___ Provided records ___
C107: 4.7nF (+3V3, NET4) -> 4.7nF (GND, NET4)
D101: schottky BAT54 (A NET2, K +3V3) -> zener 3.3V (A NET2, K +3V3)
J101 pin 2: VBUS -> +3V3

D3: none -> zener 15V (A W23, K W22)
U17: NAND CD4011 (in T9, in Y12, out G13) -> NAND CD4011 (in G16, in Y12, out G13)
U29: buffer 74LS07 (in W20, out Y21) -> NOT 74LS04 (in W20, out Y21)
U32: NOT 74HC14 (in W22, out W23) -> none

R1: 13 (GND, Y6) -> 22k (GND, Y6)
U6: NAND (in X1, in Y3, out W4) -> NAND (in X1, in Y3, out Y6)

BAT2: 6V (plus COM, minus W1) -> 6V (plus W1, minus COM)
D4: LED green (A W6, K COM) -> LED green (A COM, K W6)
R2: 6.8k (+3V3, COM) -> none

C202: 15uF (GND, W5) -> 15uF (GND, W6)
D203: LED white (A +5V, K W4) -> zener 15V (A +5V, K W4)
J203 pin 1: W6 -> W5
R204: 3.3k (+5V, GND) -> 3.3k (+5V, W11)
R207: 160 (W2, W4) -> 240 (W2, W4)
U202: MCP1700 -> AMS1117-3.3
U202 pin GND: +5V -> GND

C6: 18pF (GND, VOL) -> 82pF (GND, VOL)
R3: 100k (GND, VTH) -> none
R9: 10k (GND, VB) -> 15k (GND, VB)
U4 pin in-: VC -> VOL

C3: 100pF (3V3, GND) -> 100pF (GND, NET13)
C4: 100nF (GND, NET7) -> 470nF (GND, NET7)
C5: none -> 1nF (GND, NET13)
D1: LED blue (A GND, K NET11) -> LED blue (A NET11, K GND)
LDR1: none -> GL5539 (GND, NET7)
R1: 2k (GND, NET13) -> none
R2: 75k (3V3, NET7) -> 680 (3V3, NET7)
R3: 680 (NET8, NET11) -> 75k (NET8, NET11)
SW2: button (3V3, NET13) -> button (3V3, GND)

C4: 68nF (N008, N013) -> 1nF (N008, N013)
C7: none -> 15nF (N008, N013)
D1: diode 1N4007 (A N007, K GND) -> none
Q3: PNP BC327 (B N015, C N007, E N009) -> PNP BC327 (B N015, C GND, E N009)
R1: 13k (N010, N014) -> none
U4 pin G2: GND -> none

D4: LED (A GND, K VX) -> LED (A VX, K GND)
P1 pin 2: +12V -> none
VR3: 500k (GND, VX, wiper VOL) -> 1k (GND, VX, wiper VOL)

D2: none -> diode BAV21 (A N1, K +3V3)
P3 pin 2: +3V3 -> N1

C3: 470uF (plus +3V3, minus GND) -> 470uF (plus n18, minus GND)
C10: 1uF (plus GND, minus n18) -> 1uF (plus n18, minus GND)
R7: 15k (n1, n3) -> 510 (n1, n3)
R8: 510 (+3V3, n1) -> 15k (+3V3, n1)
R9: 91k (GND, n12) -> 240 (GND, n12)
___
**Task statement:**
All lines of the data above that include the word "minus" must be shown.

**Answer box:**
BAT2: 6V (plus COM, minus W1) -> 6V (plus W1, minus COM)
C3: 470uF (plus +3V3, minus GND) -> 470uF (plus n18, minus GND)
C10: 1uF (plus GND, minus n18) -> 1uF (plus n18, minus GND)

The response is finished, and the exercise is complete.